- Work item:
Every record here must be copied exactly, except for the images it holds.

[Geospatial object listing tasks]
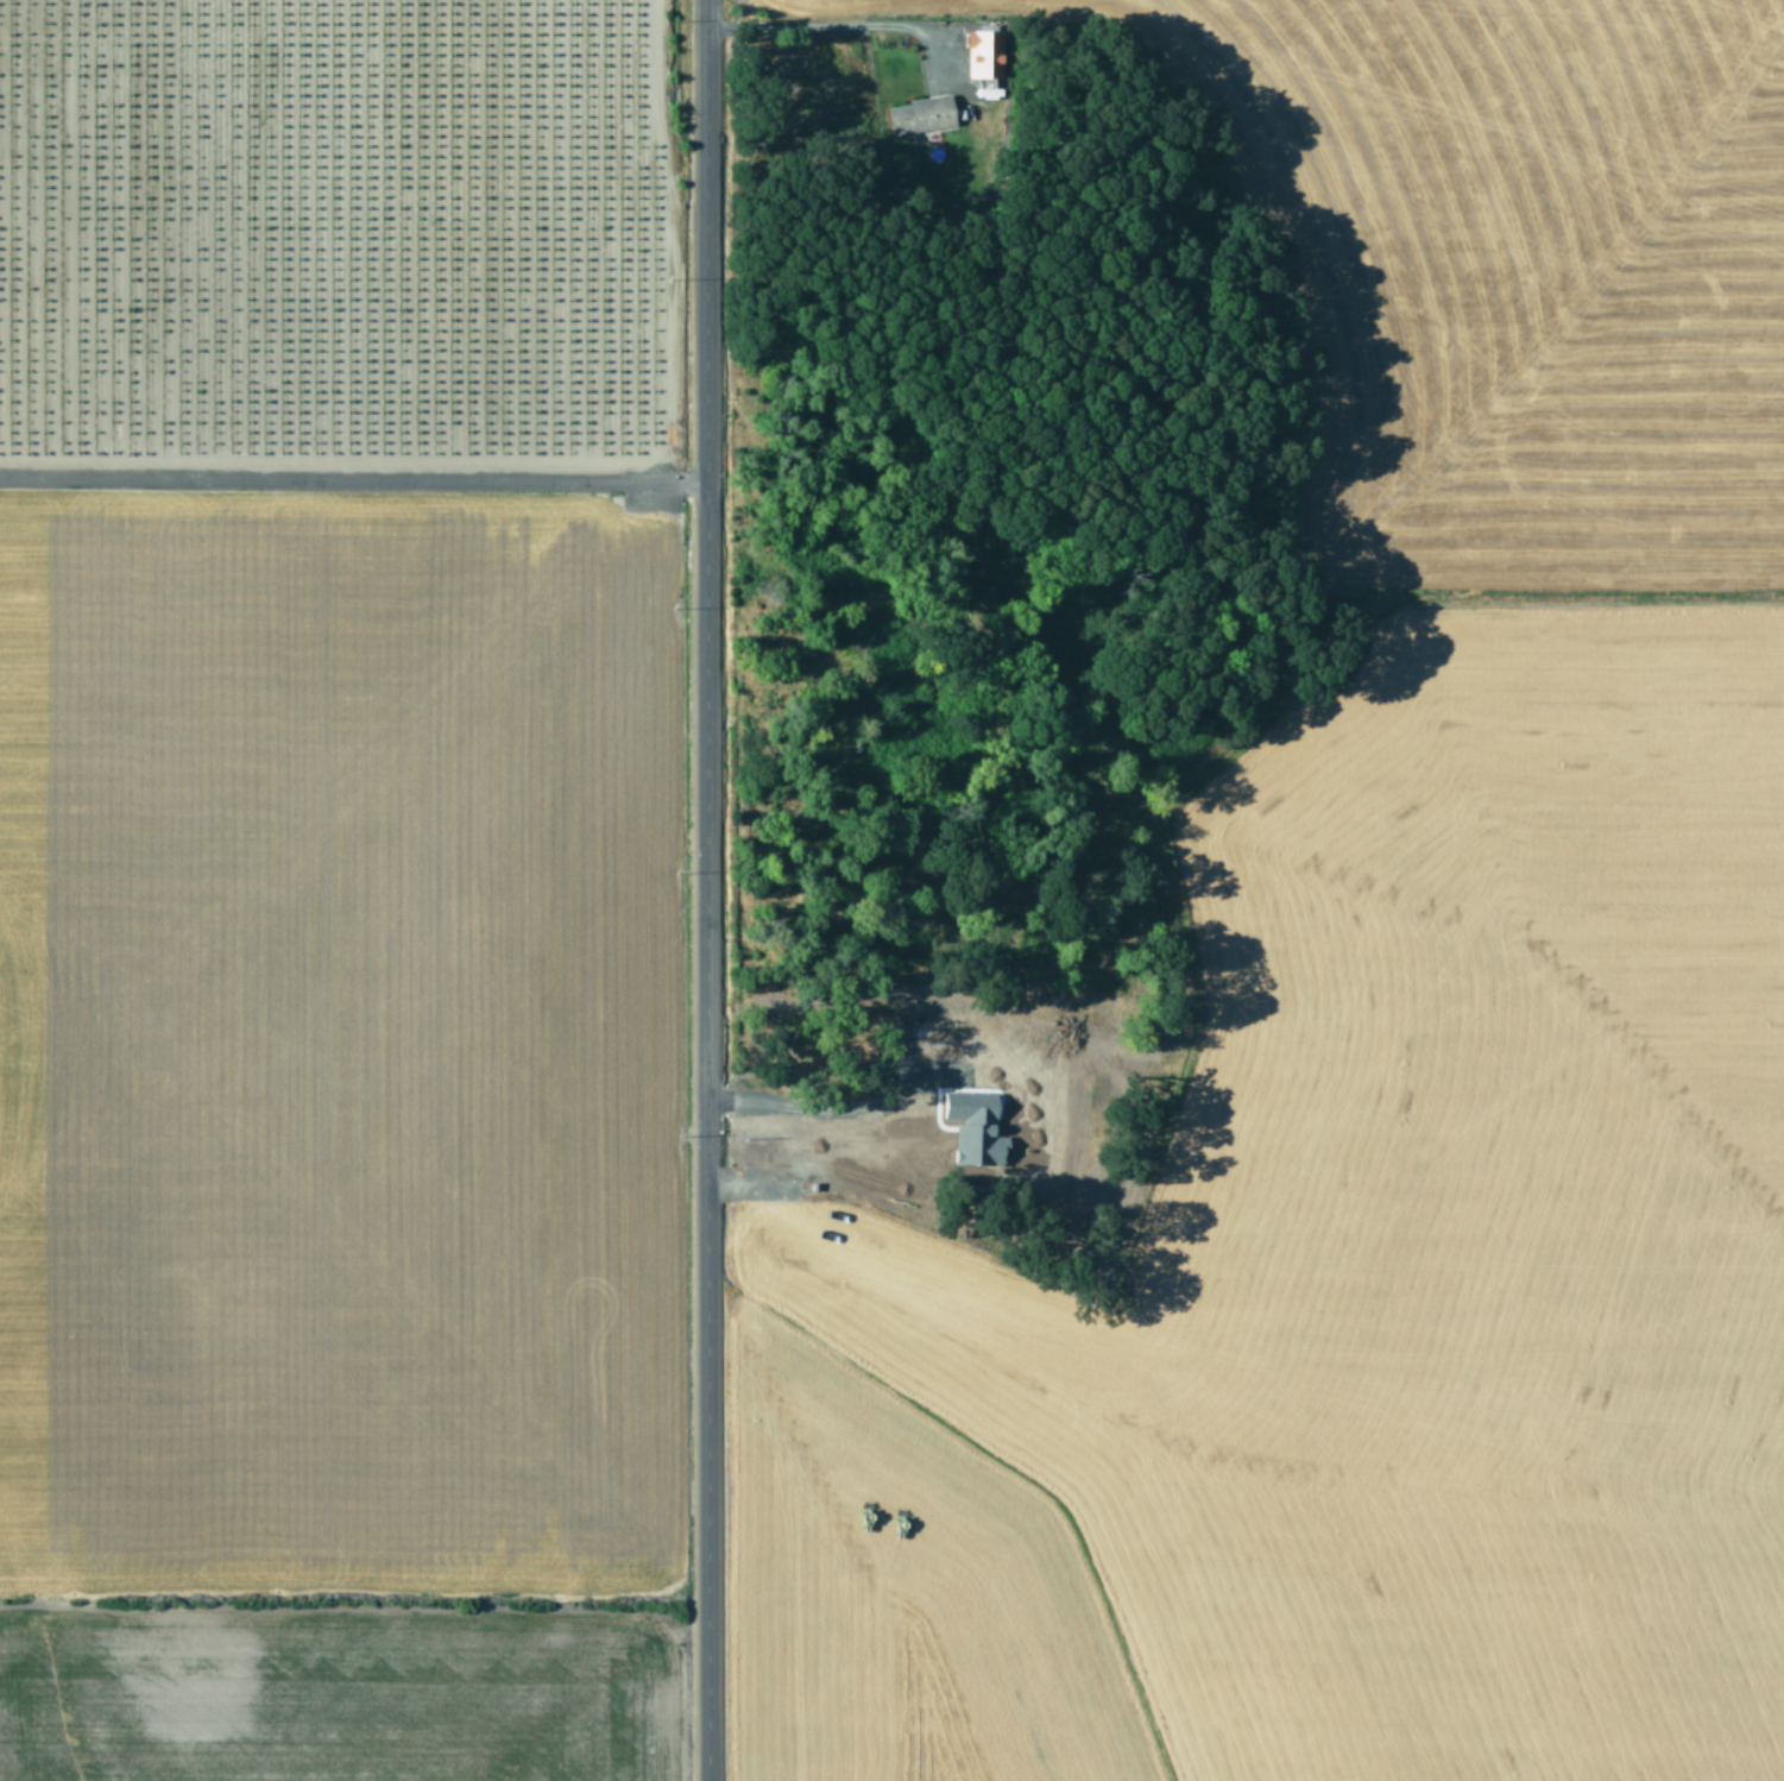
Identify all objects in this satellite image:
building: (980, 53)
building: (916, 115)
road: (350, 480)
road: (700, 890)
crop: (330, 893)
crop: (1393, 1023)
building: (970, 1126)

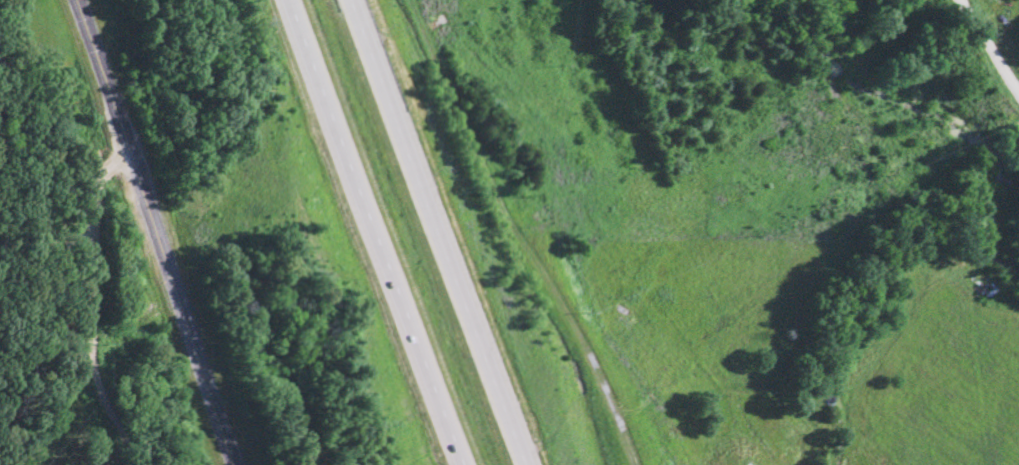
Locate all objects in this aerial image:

- Answer box:
Identify all objects in this satellite image:
building: (980, 53)
building: (916, 115)
road: (350, 480)
road: (700, 890)
crop: (330, 893)
crop: (1393, 1023)
building: (970, 1126)

Locate all objects in this aerial image:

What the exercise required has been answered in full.